- [Task item]:
As soon as the line containing "brown heart [914,261,970,319]" appears in the material below, start returning lines exactly, and end with the line containing "white camera [1011,425,1085,499] -> none".

(Records to use begins)

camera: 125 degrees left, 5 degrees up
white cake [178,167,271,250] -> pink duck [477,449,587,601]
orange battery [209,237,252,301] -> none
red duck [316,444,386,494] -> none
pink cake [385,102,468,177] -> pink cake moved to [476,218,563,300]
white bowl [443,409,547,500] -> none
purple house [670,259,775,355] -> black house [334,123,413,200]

(Records to use ends)
(Records to use begins)

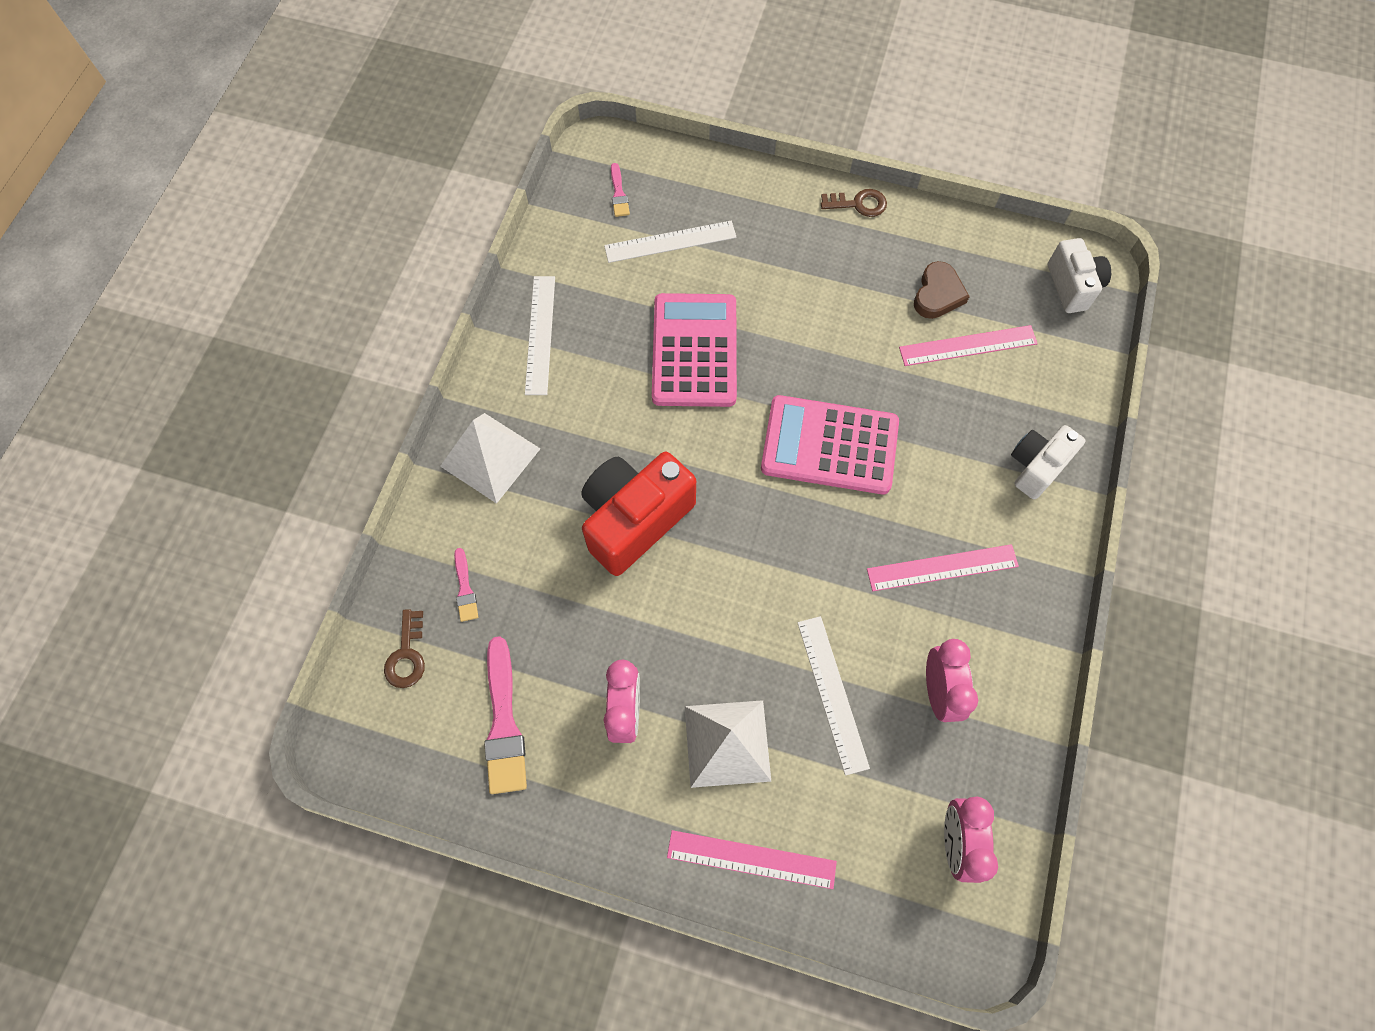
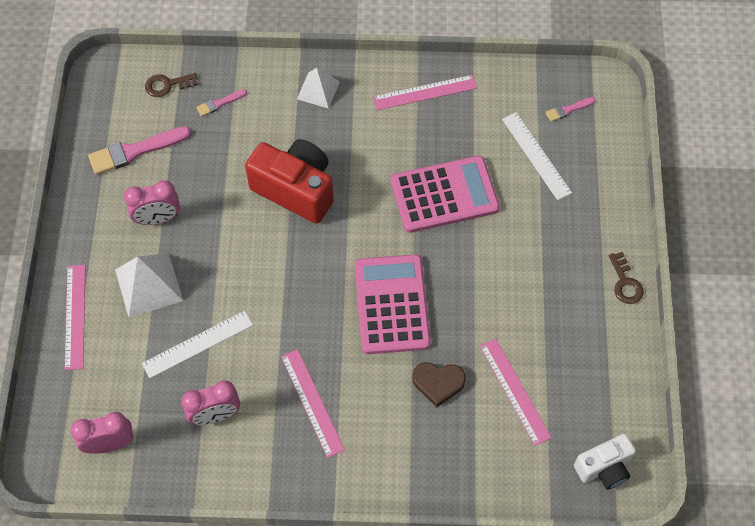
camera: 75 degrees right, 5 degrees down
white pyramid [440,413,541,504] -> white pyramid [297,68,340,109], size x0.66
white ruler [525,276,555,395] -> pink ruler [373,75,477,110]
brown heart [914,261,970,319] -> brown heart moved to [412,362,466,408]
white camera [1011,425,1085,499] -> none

(Records to use ends)

- [Written solution]:
brown heart [914,261,970,319] -> brown heart moved to [412,362,466,408]
white camera [1011,425,1085,499] -> none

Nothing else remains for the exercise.